What to produce | All of the data should be copied exactly, with the pictures left out.

[Entries supplied]

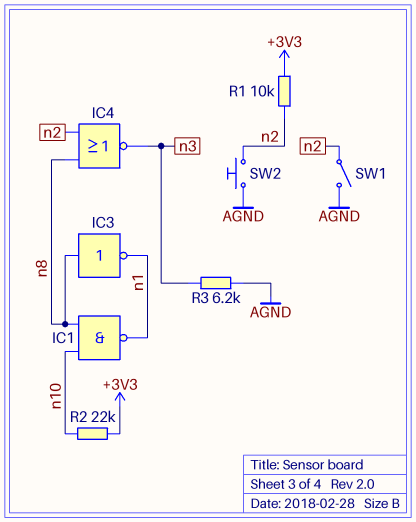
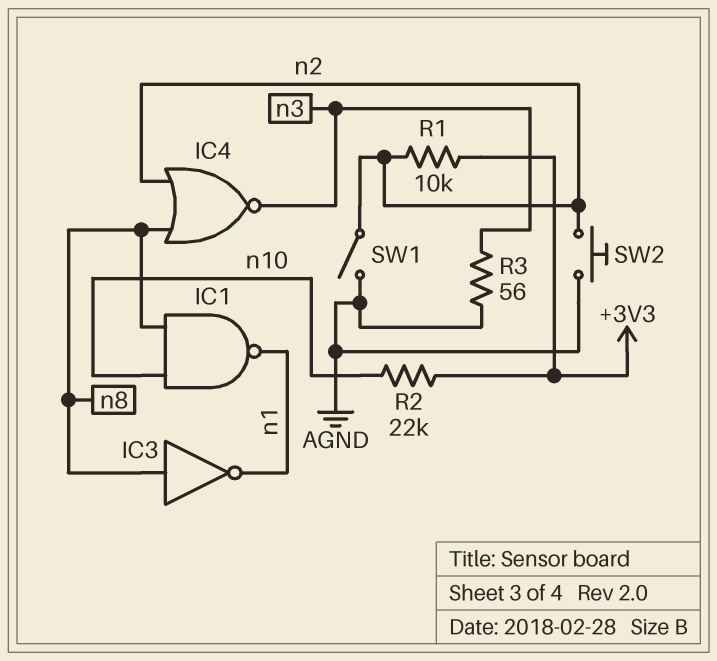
R3: 6.2k (AGND, n3) -> 56 (AGND, n3)

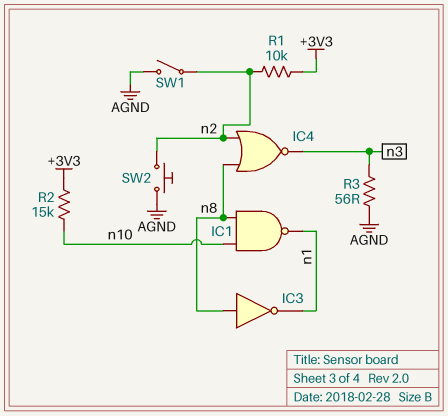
R2: 22k (+3V3, n10) -> 15k (+3V3, n10)

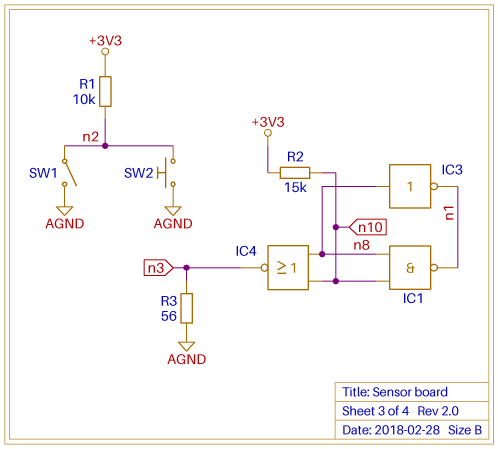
IC4: NOR (in n2, in n8, out n3) -> NOR (in n8, in n10, out n3)

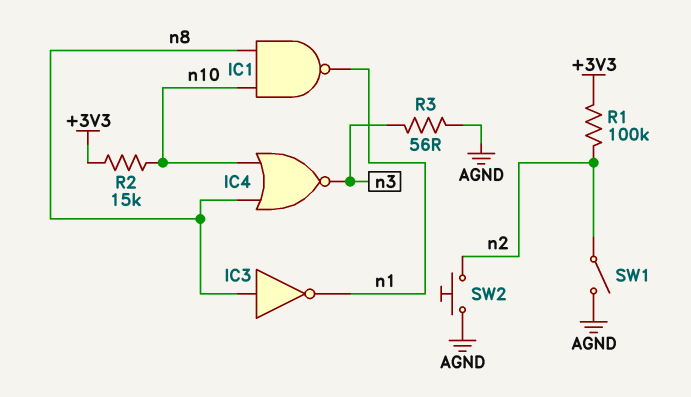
R1: 10k (+3V3, n2) -> 100k (+3V3, n2)

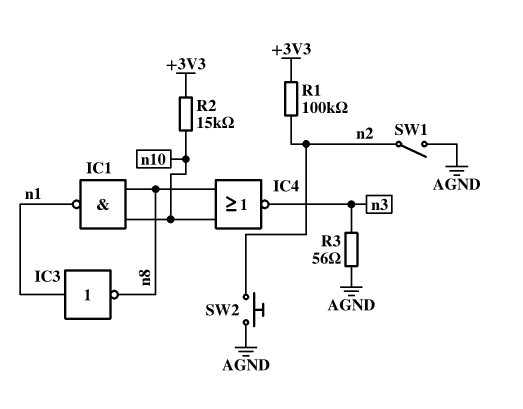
IC3: NOT (in n8, out n1) -> NOT (in n1, out n8)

[/Entries supplied]

Result of the exercise |
R3: 6.2k (AGND, n3) -> 56 (AGND, n3)

R2: 22k (+3V3, n10) -> 15k (+3V3, n10)

IC4: NOR (in n2, in n8, out n3) -> NOR (in n8, in n10, out n3)

R1: 10k (+3V3, n2) -> 100k (+3V3, n2)

IC3: NOT (in n8, out n1) -> NOT (in n1, out n8)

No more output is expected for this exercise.